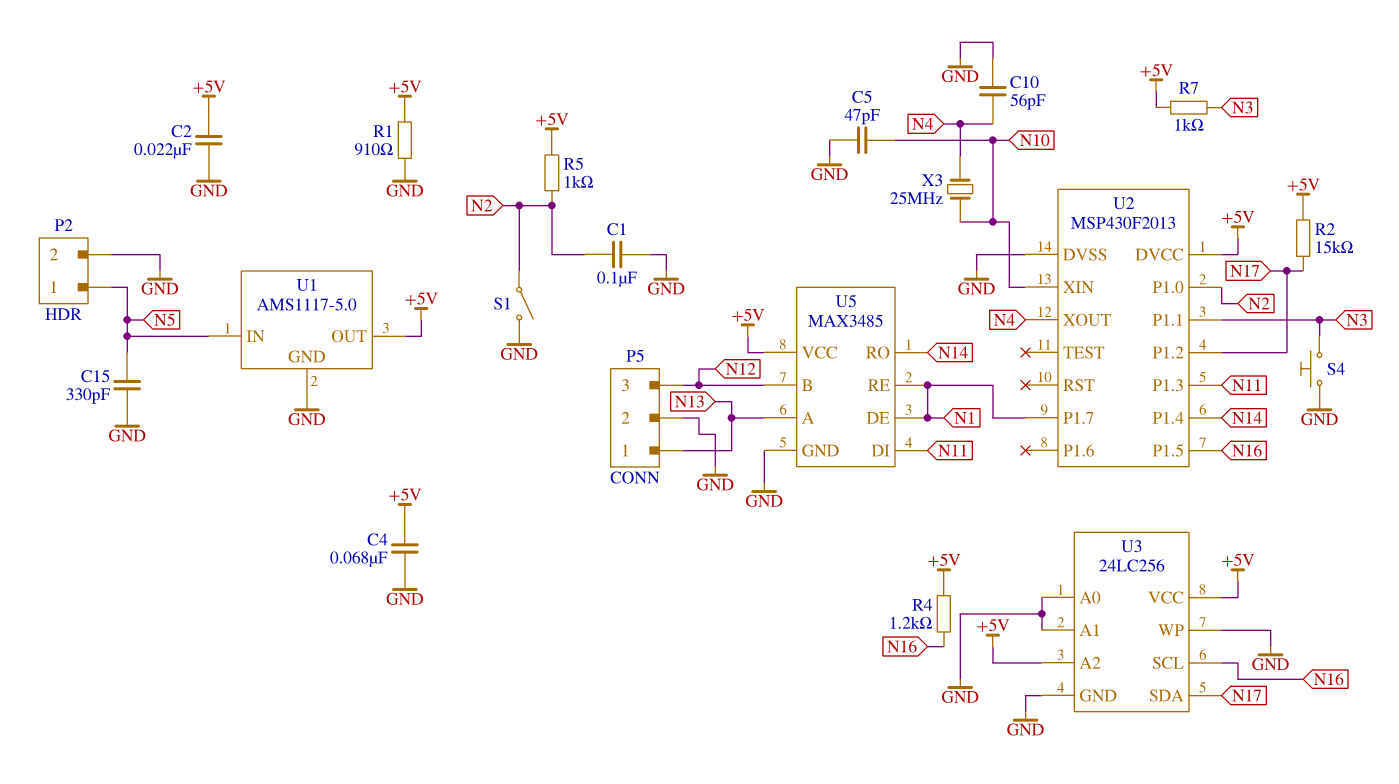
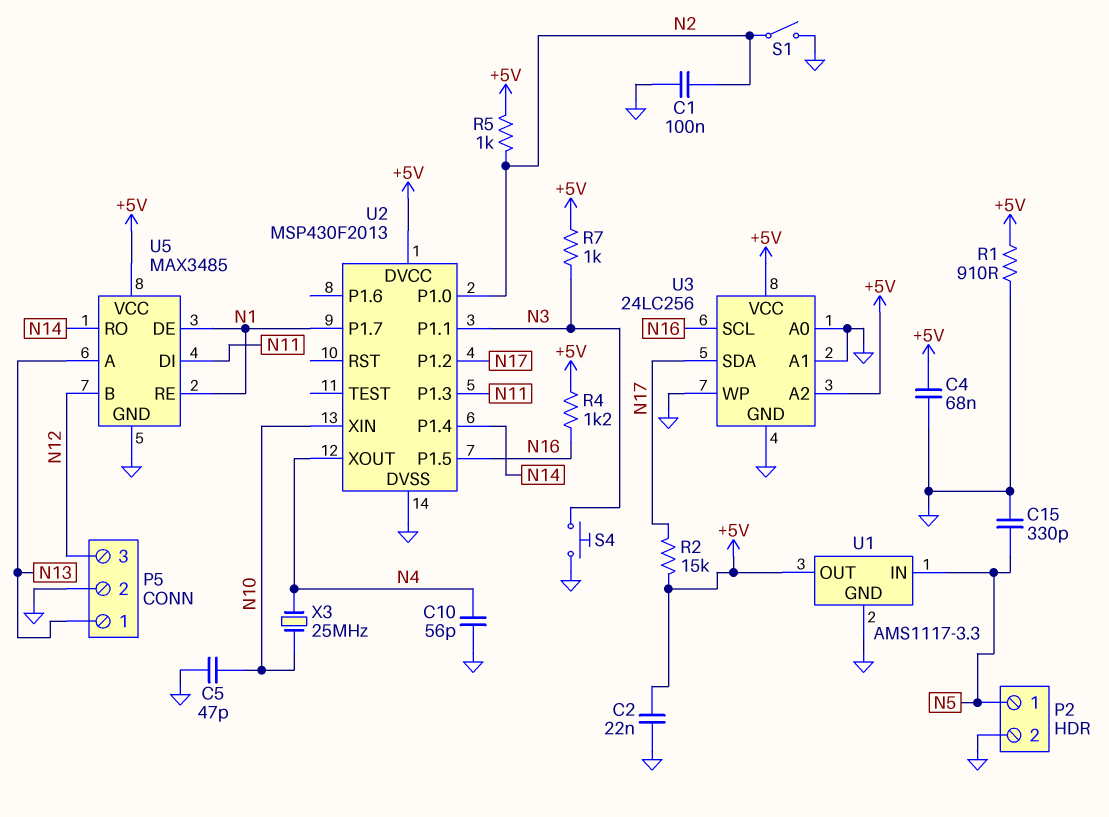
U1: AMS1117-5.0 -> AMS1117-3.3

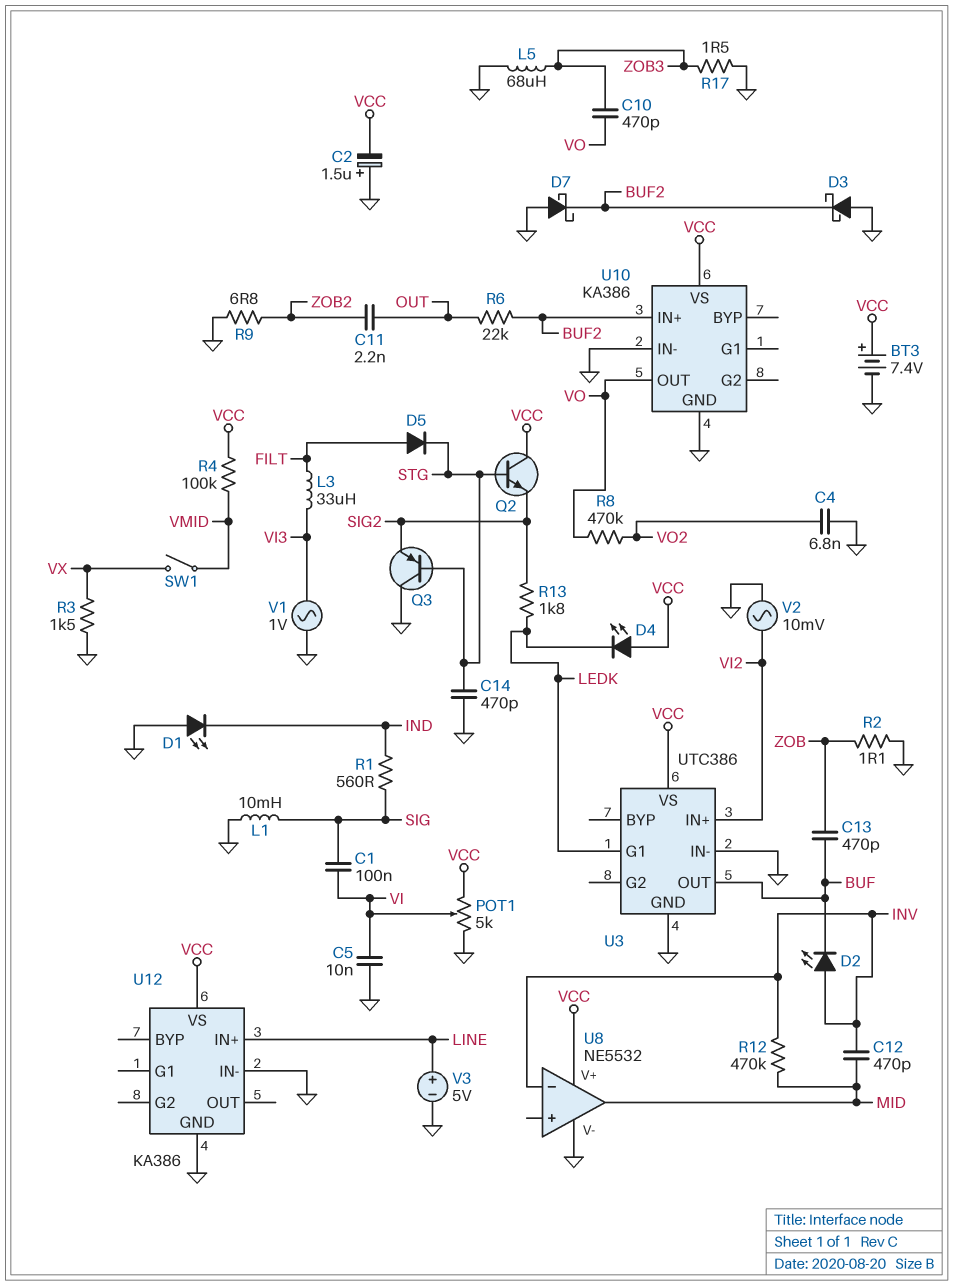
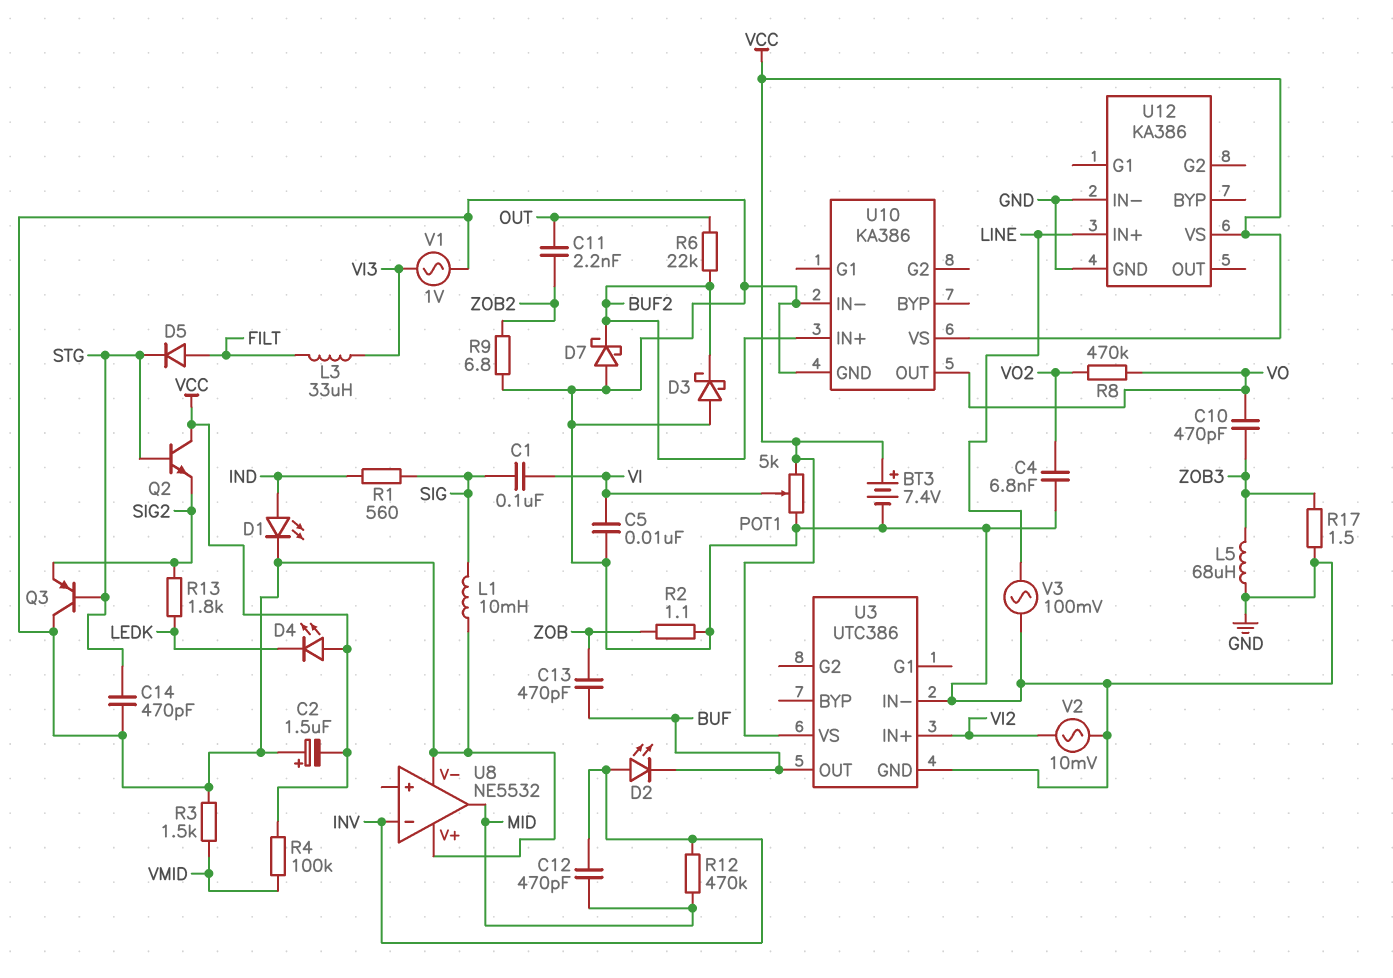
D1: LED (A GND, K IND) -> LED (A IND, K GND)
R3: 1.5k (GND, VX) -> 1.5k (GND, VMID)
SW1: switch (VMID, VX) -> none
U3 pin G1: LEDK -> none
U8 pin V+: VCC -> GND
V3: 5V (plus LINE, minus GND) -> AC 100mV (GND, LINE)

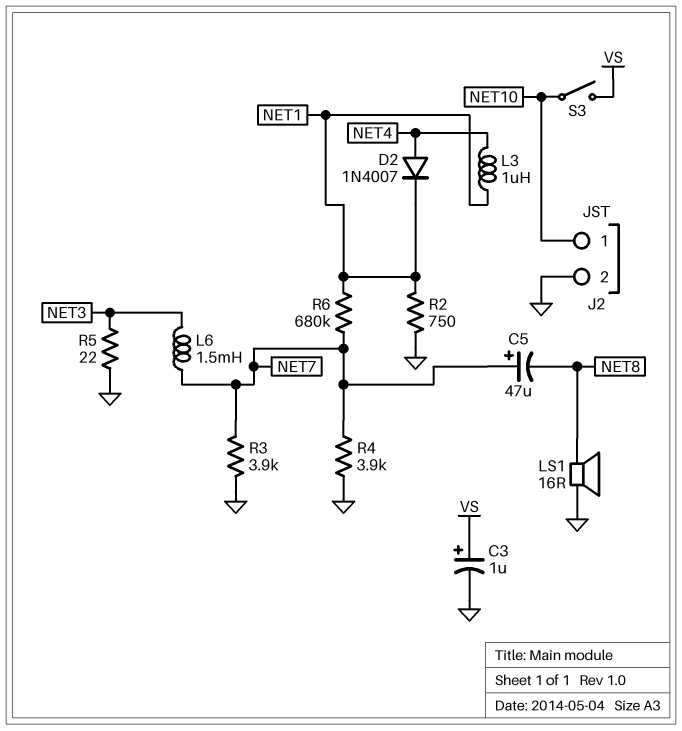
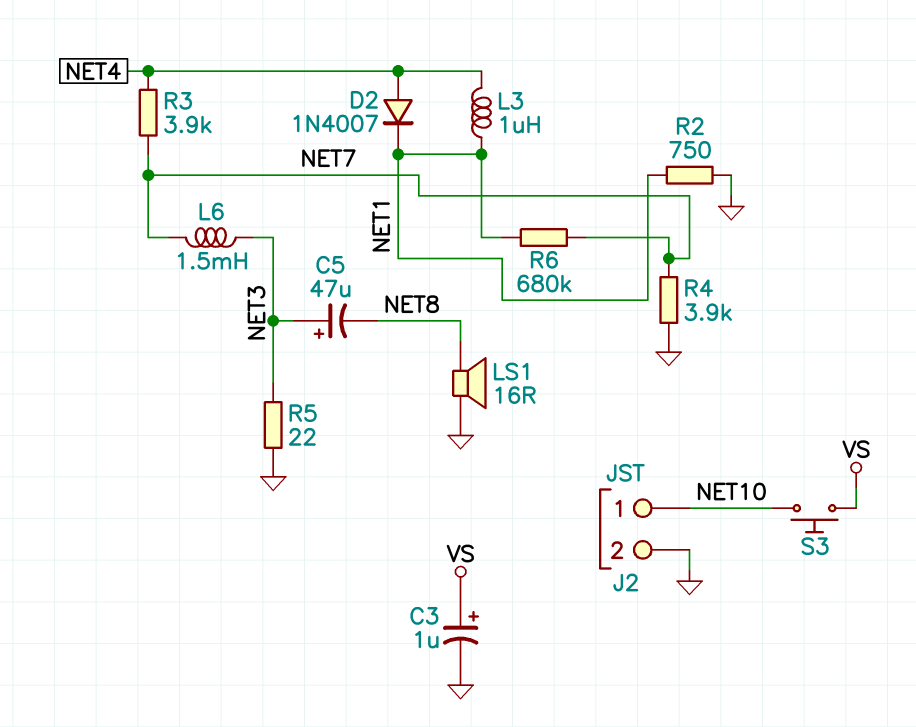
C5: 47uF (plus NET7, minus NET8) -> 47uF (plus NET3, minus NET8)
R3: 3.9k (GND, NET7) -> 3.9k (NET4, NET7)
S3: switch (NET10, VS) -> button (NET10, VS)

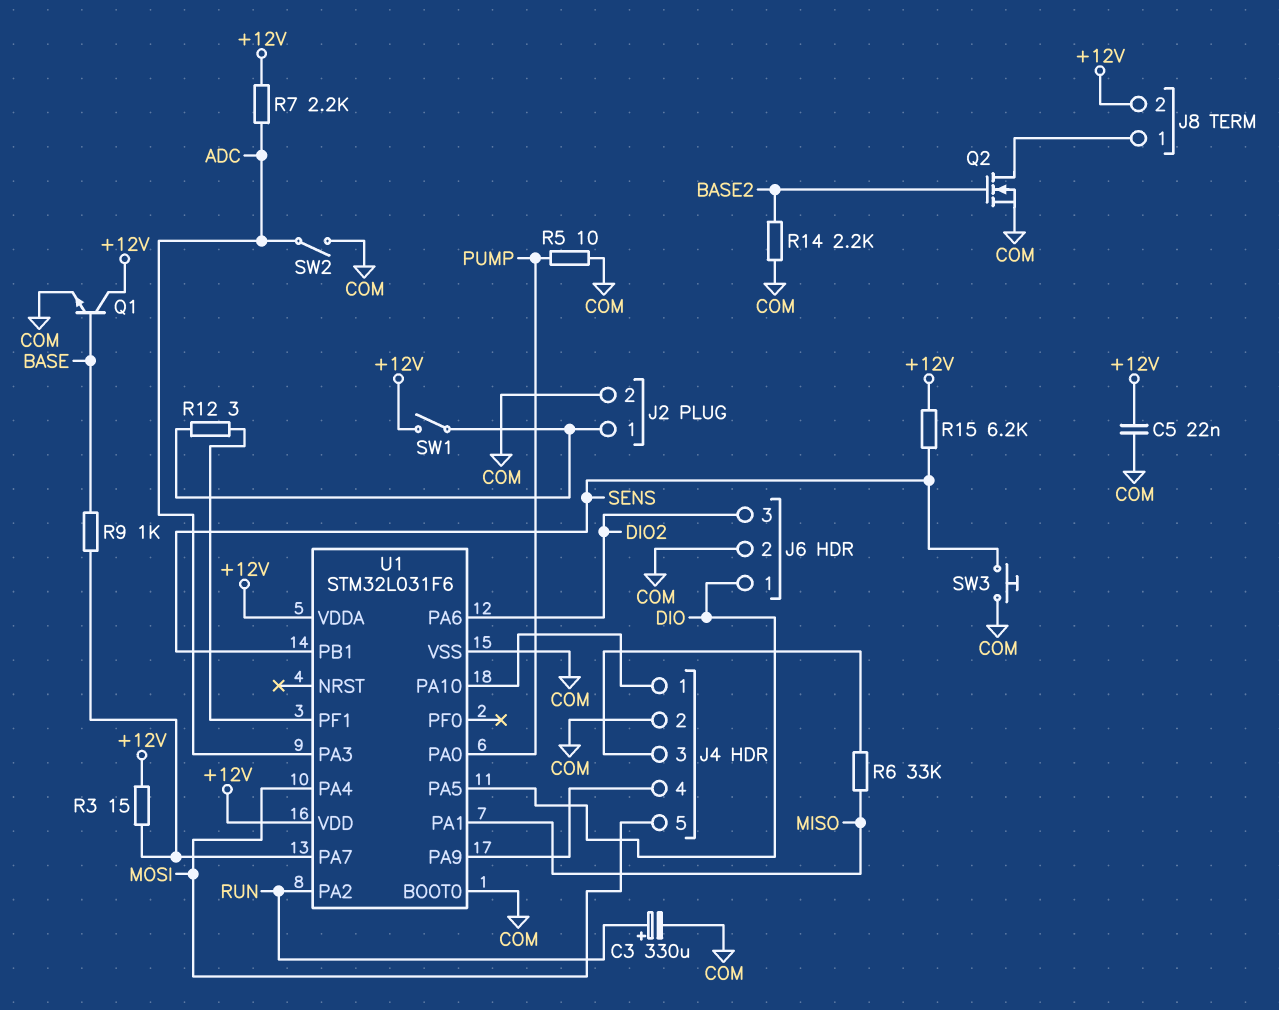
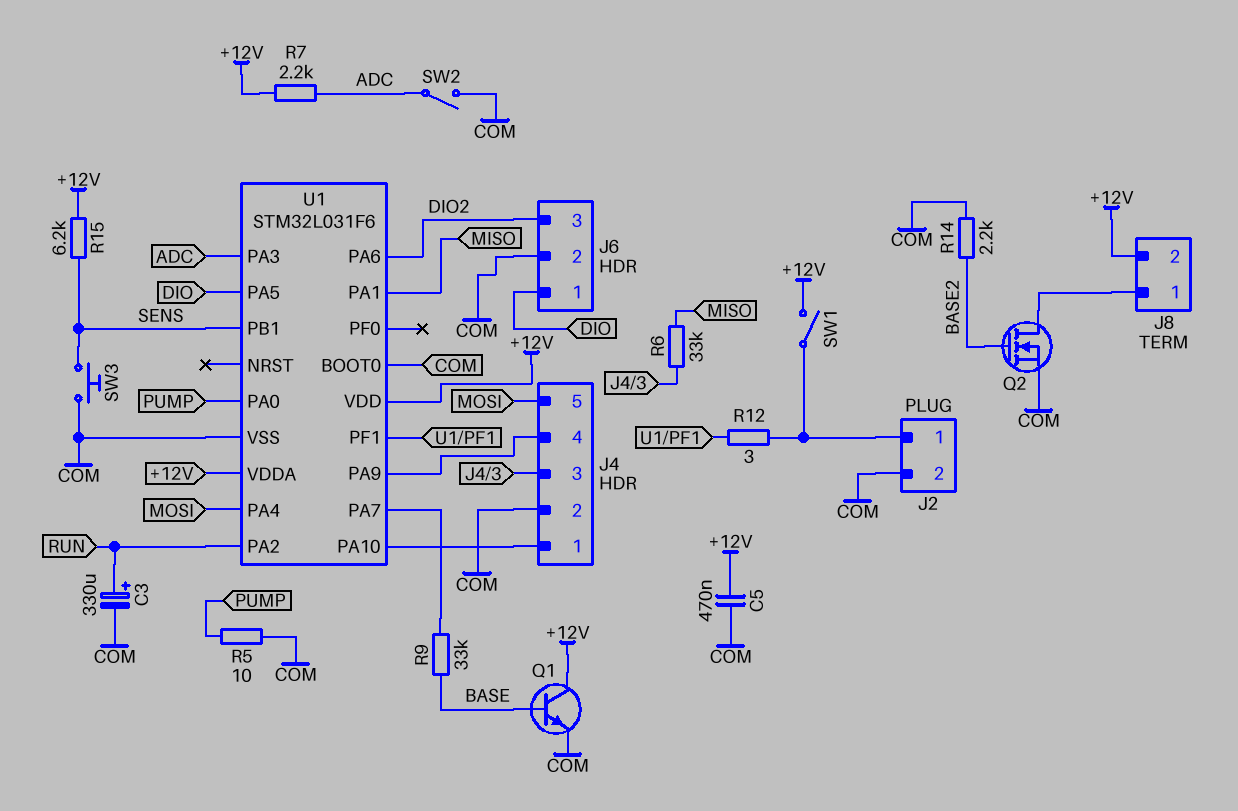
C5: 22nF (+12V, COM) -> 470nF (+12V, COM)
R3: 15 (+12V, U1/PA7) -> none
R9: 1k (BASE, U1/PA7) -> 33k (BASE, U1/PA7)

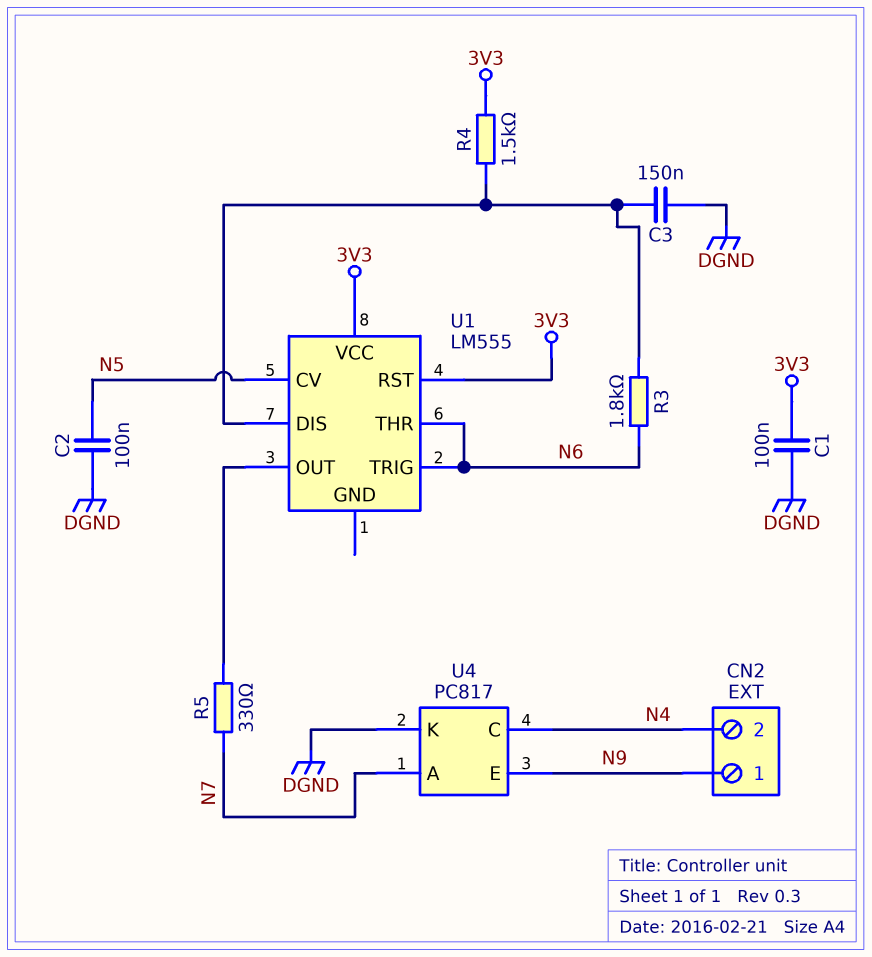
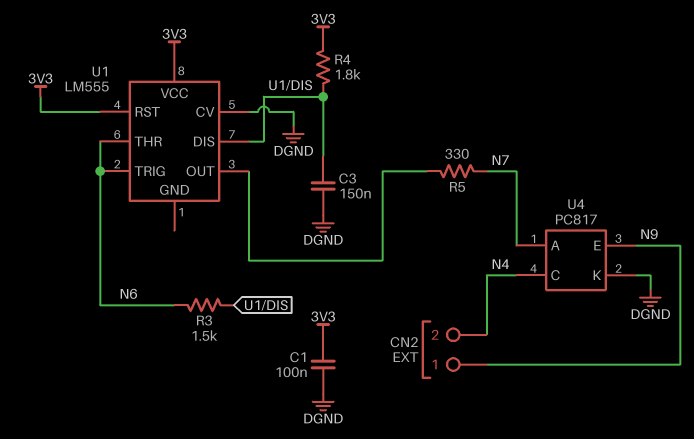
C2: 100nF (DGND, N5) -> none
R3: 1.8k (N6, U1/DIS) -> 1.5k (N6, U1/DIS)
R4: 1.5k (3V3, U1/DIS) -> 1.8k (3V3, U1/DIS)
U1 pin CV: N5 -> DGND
────────────────────────────────────────
YOUR INSTRUCTIONS: Tally the lines in the records containing the string "DGND"; output only the tally.

RESPONSE AREA: 2